PROBLEM TO WORK ON — From the line that includes "(290, 239) = (329, 373): brown" to the closing line of the data, please transcribe every line exactly and add nothing.

DATA —
──────────────────────────────
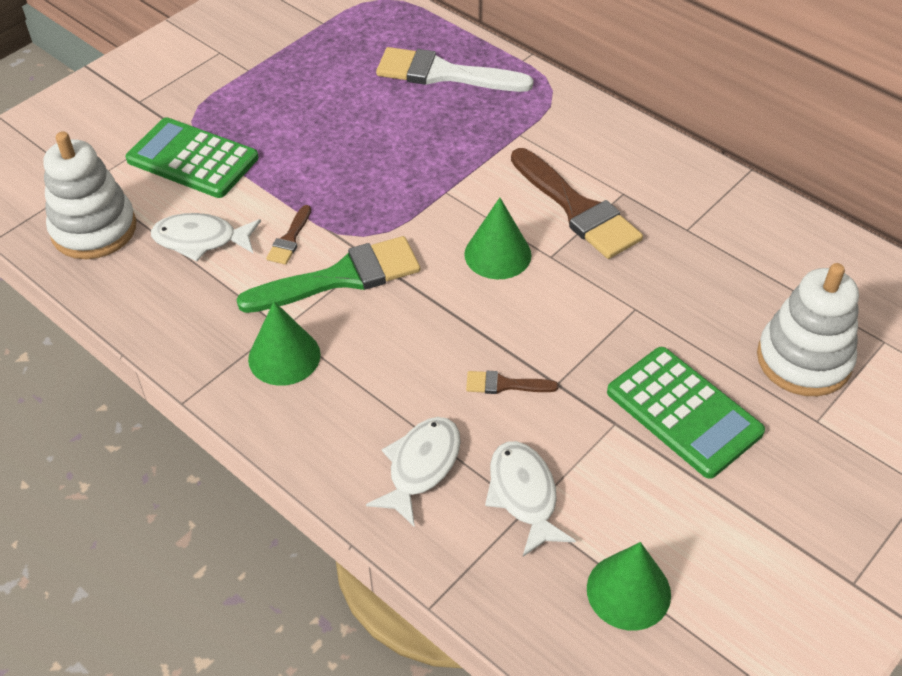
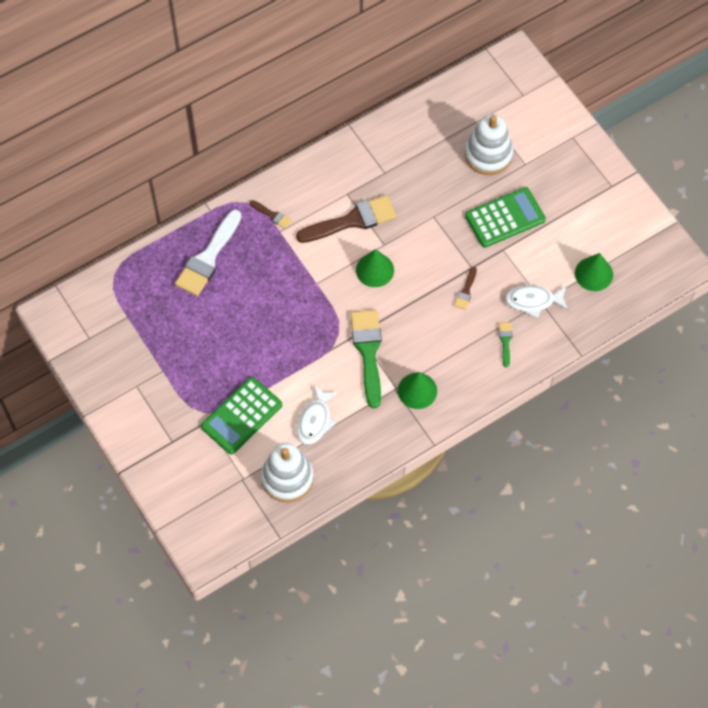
camera: 75 degrees left, 15 degrees up
(290, 239) = (329, 373): brown brush -> brown brush (272, 215)
(421, 467) = (505, 341): white fish -> green brush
──────────────────────────────
EXERCISE RESULT —
(290, 239) = (329, 373): brown brush -> brown brush (272, 215)
(421, 467) = (505, 341): white fish -> green brush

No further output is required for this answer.